[Record extracts Boundary: Start]

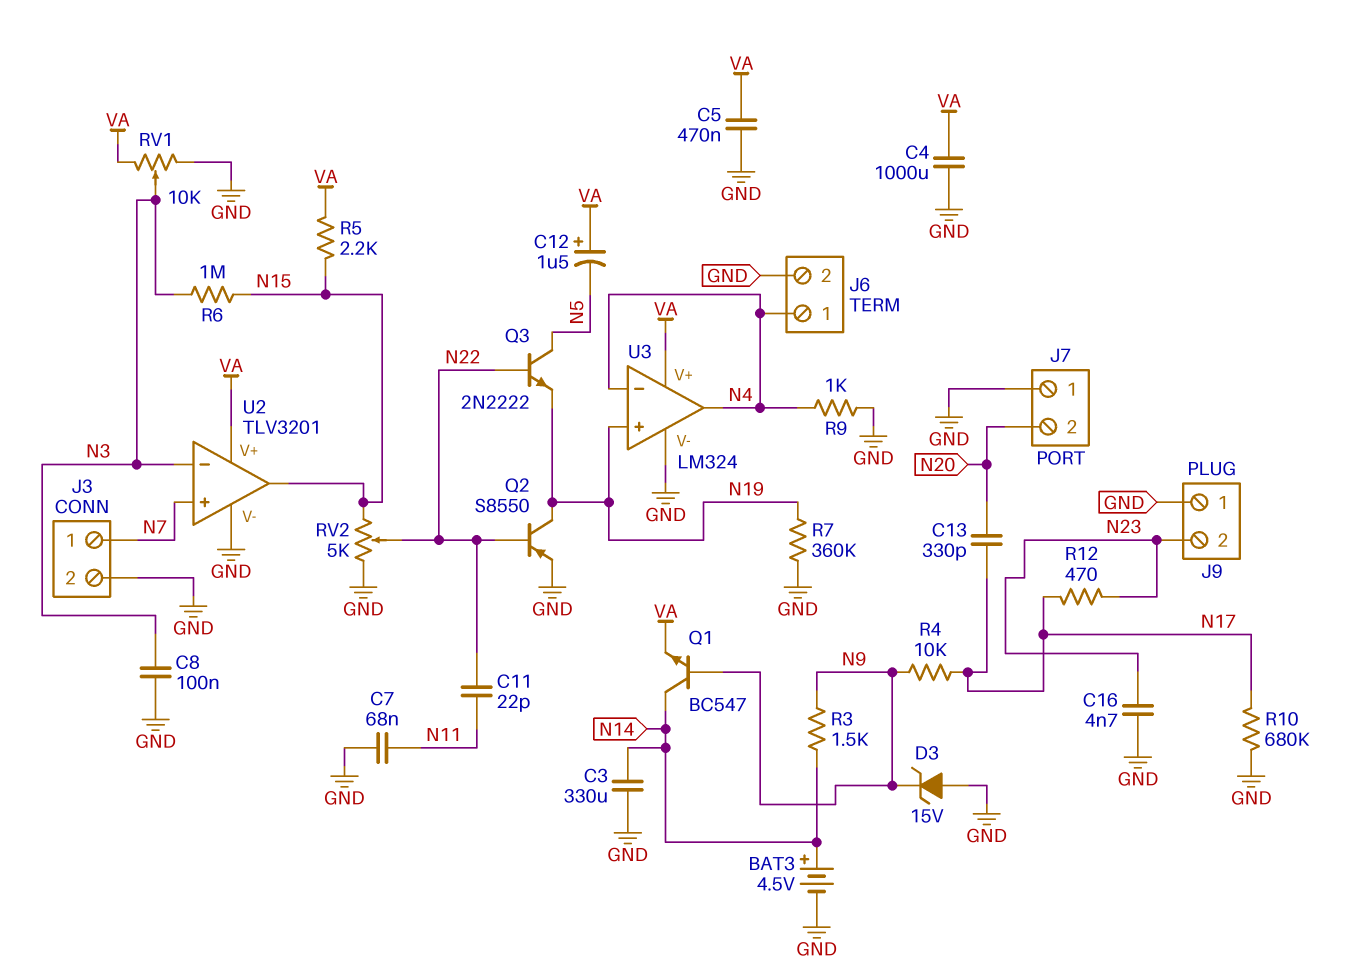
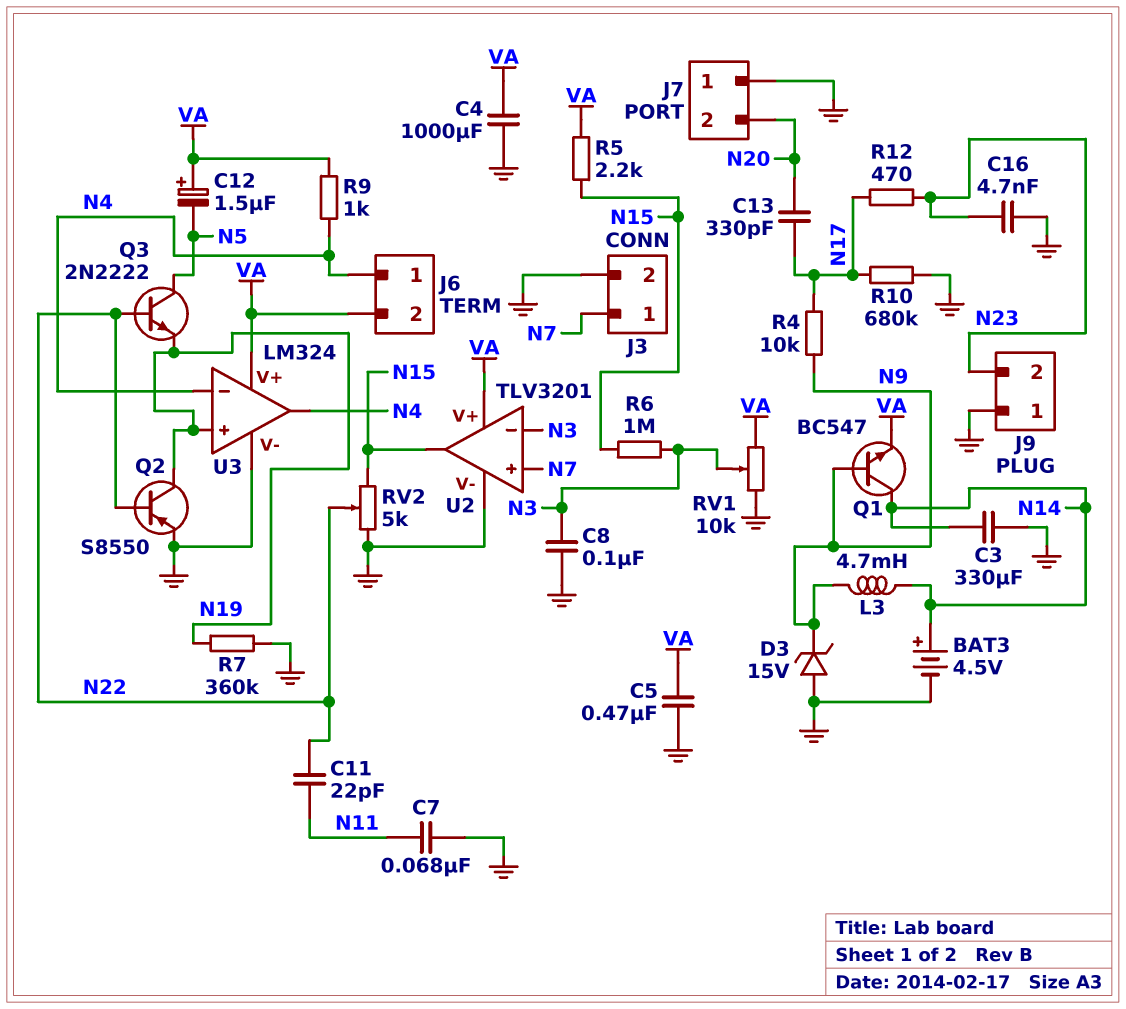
J6 pin 2: GND -> VA
L3: none -> 4.7mH (N9, N14)
R3: 1.5k (N9, N14) -> none
R9: 1k (GND, N4) -> 1k (N4, VA)

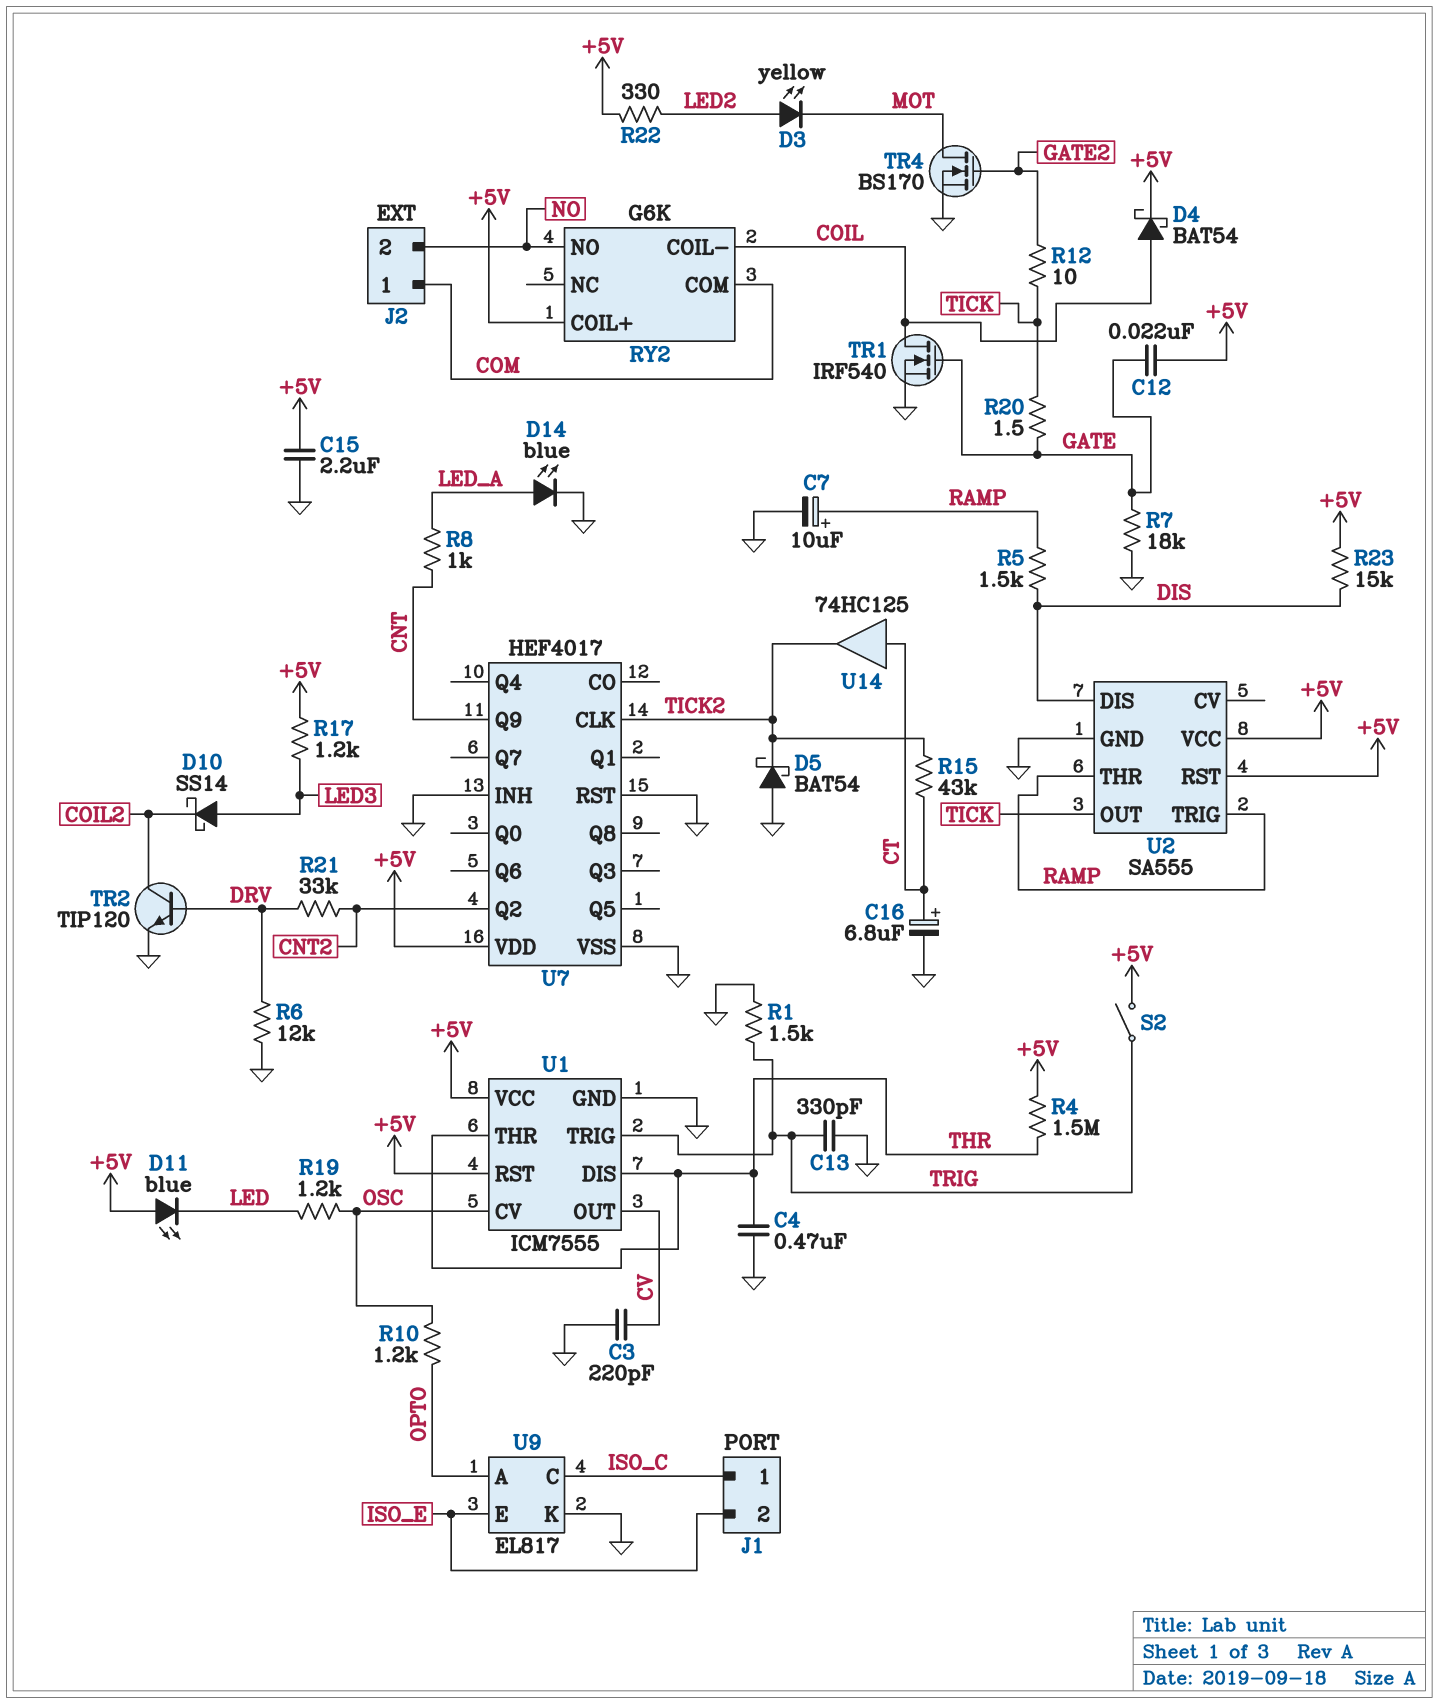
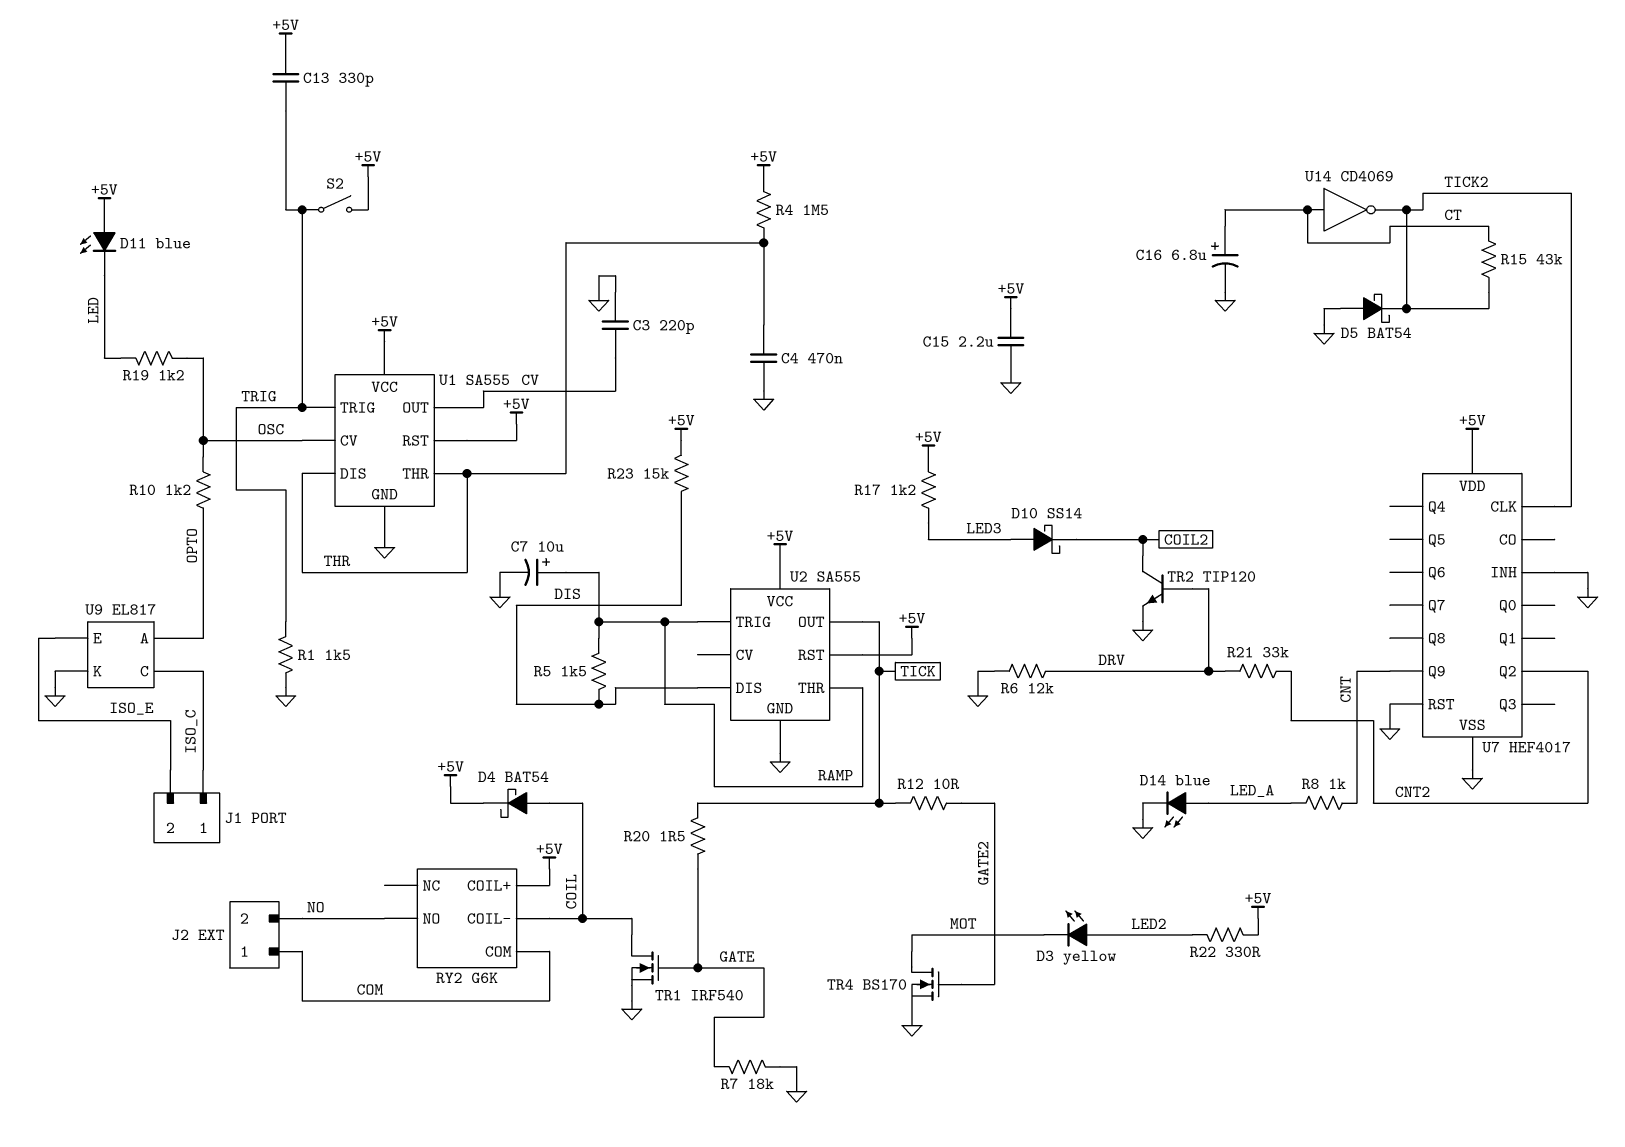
C12: 22nF (+5V, GATE) -> none
C13: 330pF (GND, TRIG) -> 330pF (+5V, TRIG)
U1: ICM7555 -> SA555
U14: buffer 74HC125 (in CT, out TICK2) -> NOT CD4069 (in CT, out TICK2)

[Record extracts Boundary: End]

• **Exercise directions**
The expected output is every entry above, character for character, with no pictures.

• **Output**
J6 pin 2: GND -> VA
L3: none -> 4.7mH (N9, N14)
R3: 1.5k (N9, N14) -> none
R9: 1k (GND, N4) -> 1k (N4, VA)

C12: 22nF (+5V, GATE) -> none
C13: 330pF (GND, TRIG) -> 330pF (+5V, TRIG)
U1: ICM7555 -> SA555
U14: buffer 74HC125 (in CT, out TICK2) -> NOT CD4069 (in CT, out TICK2)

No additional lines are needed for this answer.